* **ABOUT THIS TASK**
Exact copy, no pictures: return all the data below as written.

* **SOURCE MATERIAL**
BEGIN
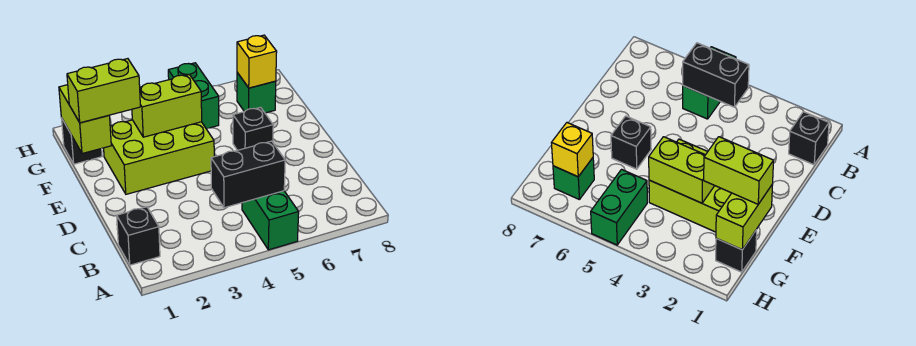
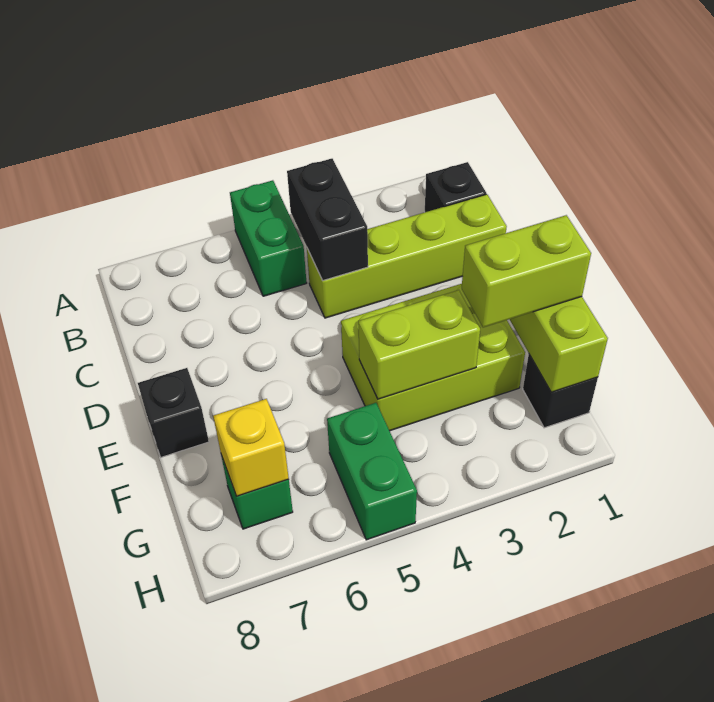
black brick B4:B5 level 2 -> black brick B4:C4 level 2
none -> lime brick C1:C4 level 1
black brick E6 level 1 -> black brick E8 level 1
END
* **YOUR SOLUTION**
black brick B4:B5 level 2 -> black brick B4:C4 level 2
none -> lime brick C1:C4 level 1
black brick E6 level 1 -> black brick E8 level 1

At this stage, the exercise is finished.